-- EXERCISE OBJECTIVE --
Write the entries below out again in full. Match every character.

╭─ EXERCISE DATA

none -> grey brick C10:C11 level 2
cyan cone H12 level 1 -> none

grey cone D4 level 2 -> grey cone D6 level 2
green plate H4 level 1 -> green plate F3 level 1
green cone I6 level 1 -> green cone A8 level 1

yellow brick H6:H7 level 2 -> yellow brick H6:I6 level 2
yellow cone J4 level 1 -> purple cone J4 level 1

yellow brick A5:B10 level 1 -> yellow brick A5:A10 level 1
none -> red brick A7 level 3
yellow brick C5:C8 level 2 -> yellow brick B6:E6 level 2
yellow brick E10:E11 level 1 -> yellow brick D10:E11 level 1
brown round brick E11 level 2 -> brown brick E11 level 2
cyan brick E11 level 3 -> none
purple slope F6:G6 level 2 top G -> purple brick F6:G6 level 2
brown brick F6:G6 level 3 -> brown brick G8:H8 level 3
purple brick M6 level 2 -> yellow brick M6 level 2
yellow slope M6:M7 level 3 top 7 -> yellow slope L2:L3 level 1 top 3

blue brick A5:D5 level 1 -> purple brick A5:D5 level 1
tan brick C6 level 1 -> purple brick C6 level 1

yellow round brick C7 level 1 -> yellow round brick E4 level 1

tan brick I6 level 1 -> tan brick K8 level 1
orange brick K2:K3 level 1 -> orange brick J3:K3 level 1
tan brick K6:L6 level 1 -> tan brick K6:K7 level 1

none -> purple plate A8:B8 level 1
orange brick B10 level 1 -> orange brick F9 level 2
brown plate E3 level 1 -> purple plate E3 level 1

╰─

-- EXERCISE RESULT --
none -> grey brick C10:C11 level 2
cyan cone H12 level 1 -> none

grey cone D4 level 2 -> grey cone D6 level 2
green plate H4 level 1 -> green plate F3 level 1
green cone I6 level 1 -> green cone A8 level 1

yellow brick H6:H7 level 2 -> yellow brick H6:I6 level 2
yellow cone J4 level 1 -> purple cone J4 level 1

yellow brick A5:B10 level 1 -> yellow brick A5:A10 level 1
none -> red brick A7 level 3
yellow brick C5:C8 level 2 -> yellow brick B6:E6 level 2
yellow brick E10:E11 level 1 -> yellow brick D10:E11 level 1
brown round brick E11 level 2 -> brown brick E11 level 2
cyan brick E11 level 3 -> none
purple slope F6:G6 level 2 top G -> purple brick F6:G6 level 2
brown brick F6:G6 level 3 -> brown brick G8:H8 level 3
purple brick M6 level 2 -> yellow brick M6 level 2
yellow slope M6:M7 level 3 top 7 -> yellow slope L2:L3 level 1 top 3

blue brick A5:D5 level 1 -> purple brick A5:D5 level 1
tan brick C6 level 1 -> purple brick C6 level 1

yellow round brick C7 level 1 -> yellow round brick E4 level 1

tan brick I6 level 1 -> tan brick K8 level 1
orange brick K2:K3 level 1 -> orange brick J3:K3 level 1
tan brick K6:L6 level 1 -> tan brick K6:K7 level 1

none -> purple plate A8:B8 level 1
orange brick B10 level 1 -> orange brick F9 level 2
brown plate E3 level 1 -> purple plate E3 level 1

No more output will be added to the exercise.